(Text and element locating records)
* * *

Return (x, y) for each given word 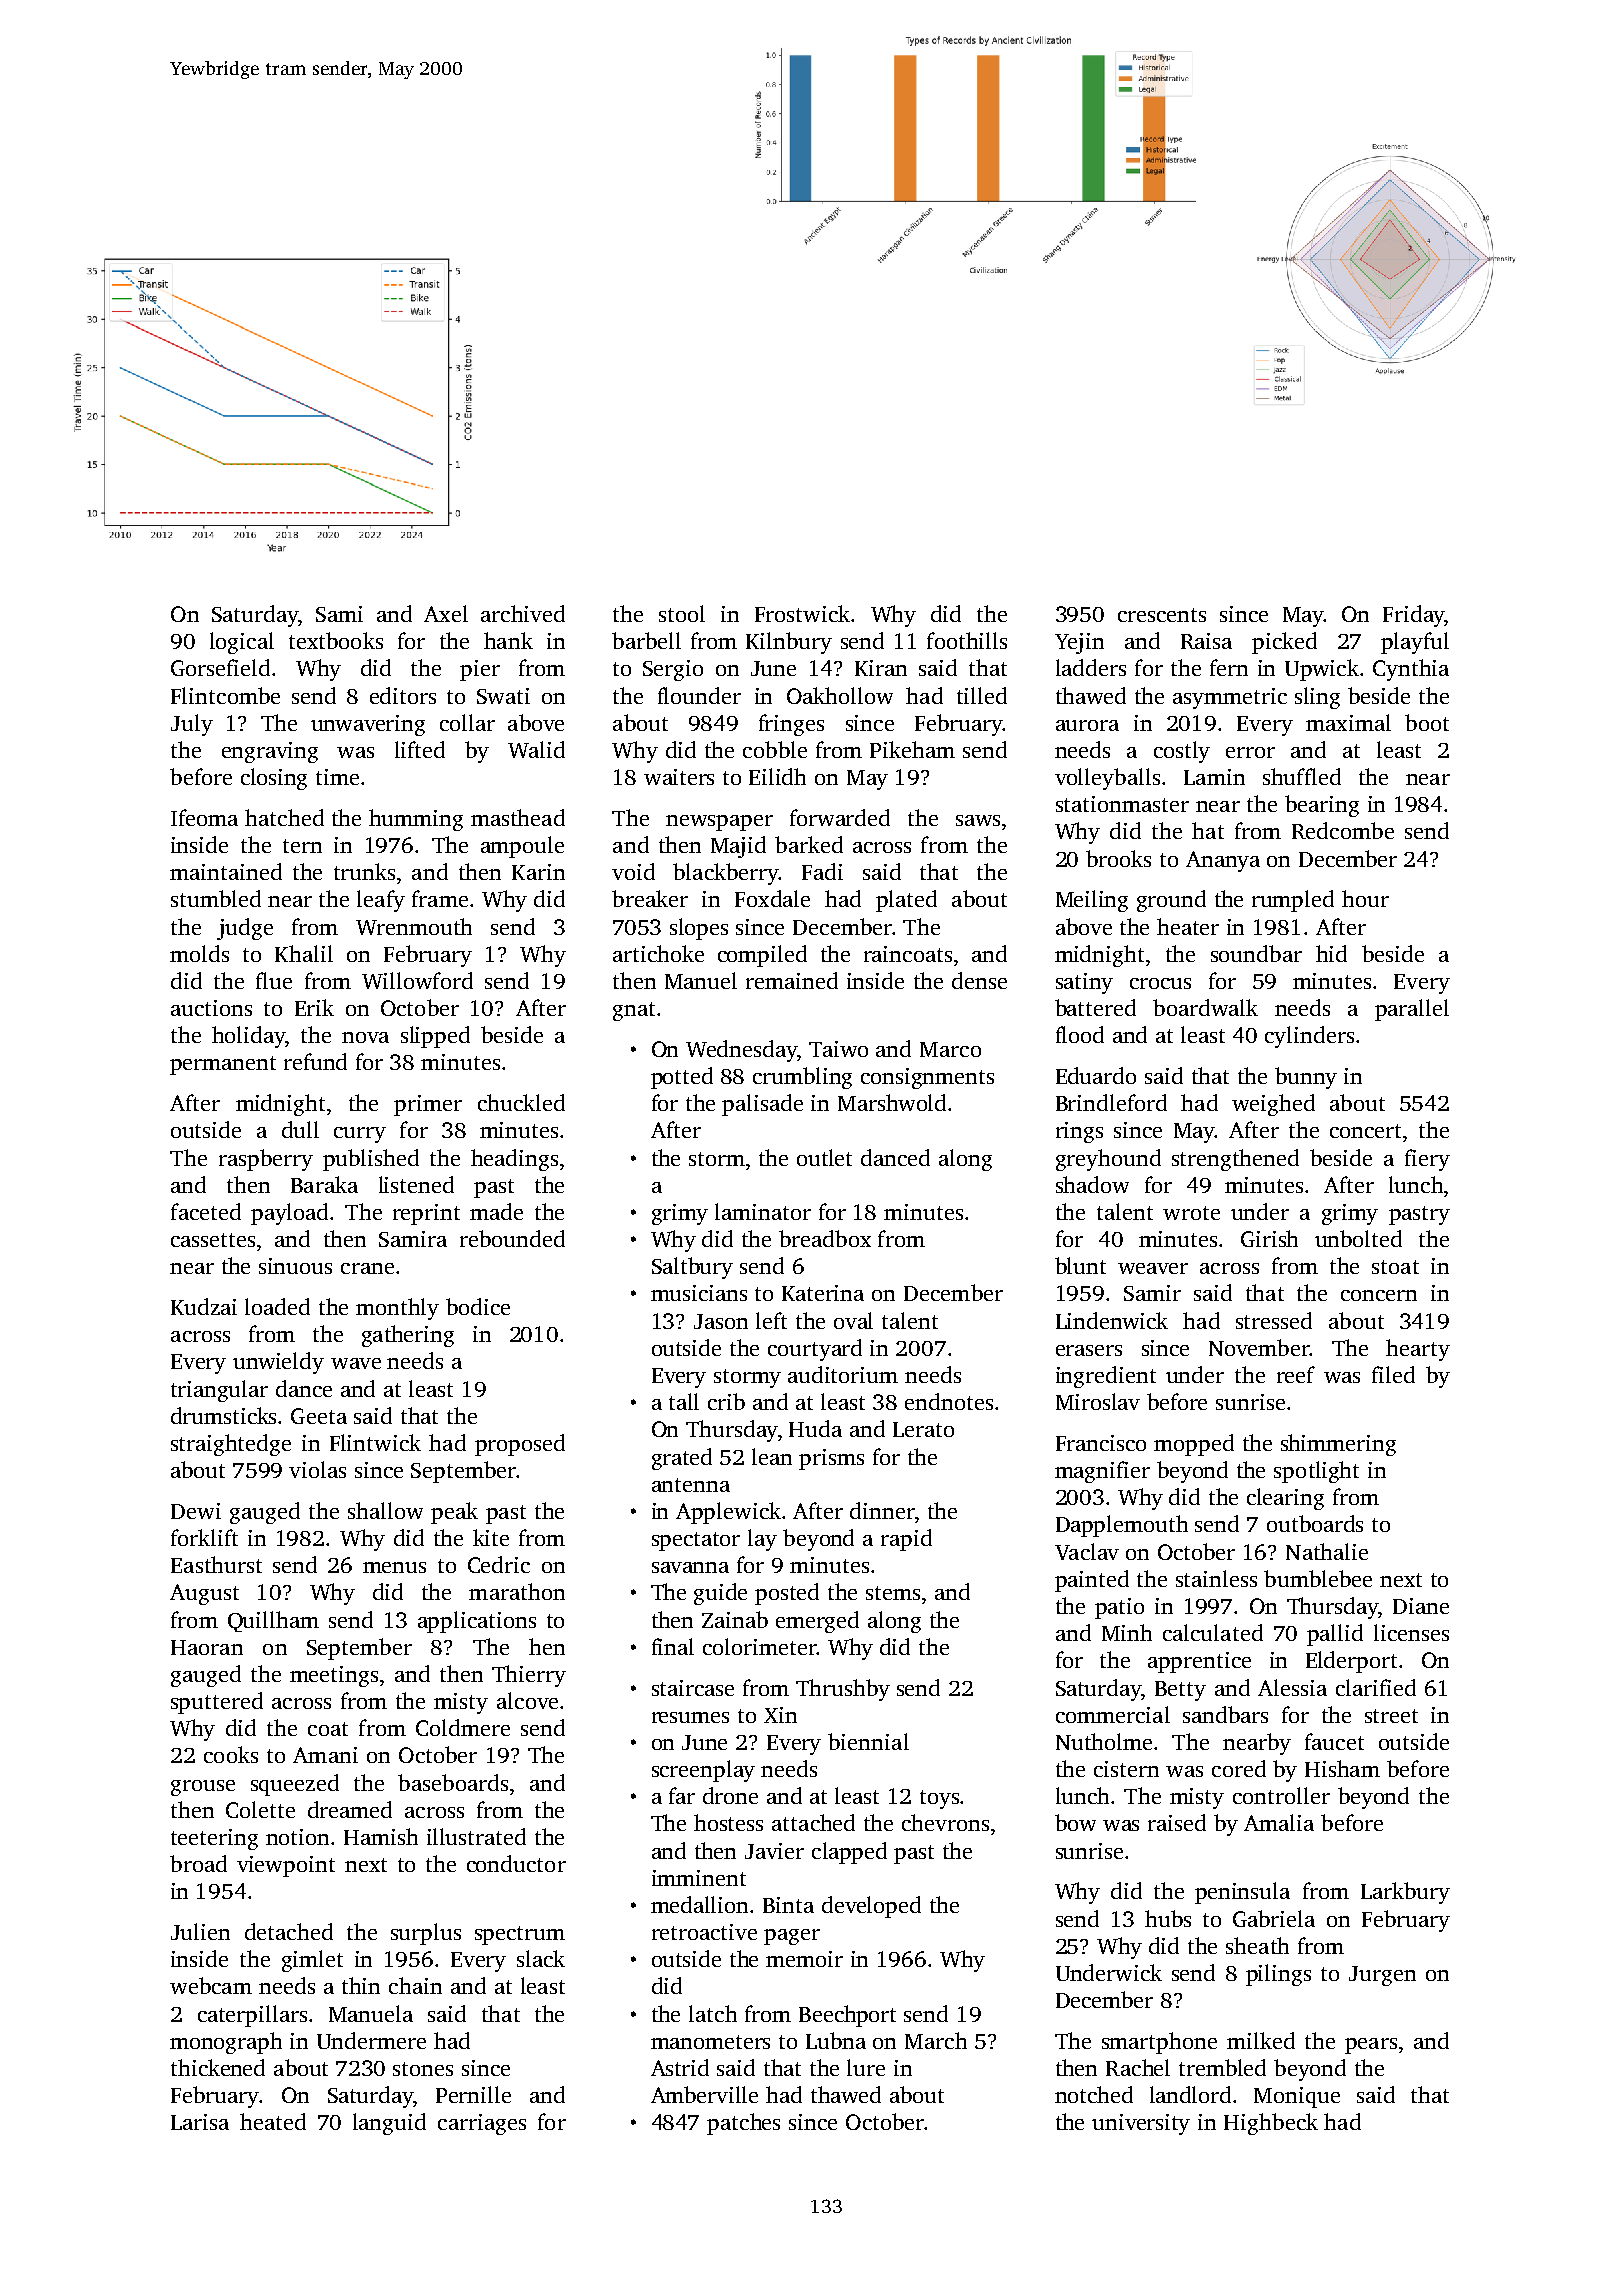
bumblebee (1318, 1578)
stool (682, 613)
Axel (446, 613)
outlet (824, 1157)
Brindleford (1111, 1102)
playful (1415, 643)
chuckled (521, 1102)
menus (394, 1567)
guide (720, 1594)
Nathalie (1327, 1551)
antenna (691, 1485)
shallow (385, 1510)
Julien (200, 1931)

* * *

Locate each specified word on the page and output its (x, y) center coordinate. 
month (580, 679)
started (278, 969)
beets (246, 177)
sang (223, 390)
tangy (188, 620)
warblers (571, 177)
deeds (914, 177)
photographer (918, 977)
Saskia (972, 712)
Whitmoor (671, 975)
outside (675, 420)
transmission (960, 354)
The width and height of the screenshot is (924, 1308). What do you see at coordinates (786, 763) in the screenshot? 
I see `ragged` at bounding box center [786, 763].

* * *

_Stated task:_ Print the records from the line containing "deeds (914, 177)" through the line containing "center [786, 763].", copying each line verbatim.

_Complete answer:_
deeds (914, 177)
photographer (918, 977)
Saskia (972, 712)
Whitmoor (671, 975)
outside (675, 420)
transmission (960, 354)
The width and height of the screenshot is (924, 1308). What do you see at coordinates (786, 763) in the screenshot? 
I see `ragged` at bounding box center [786, 763].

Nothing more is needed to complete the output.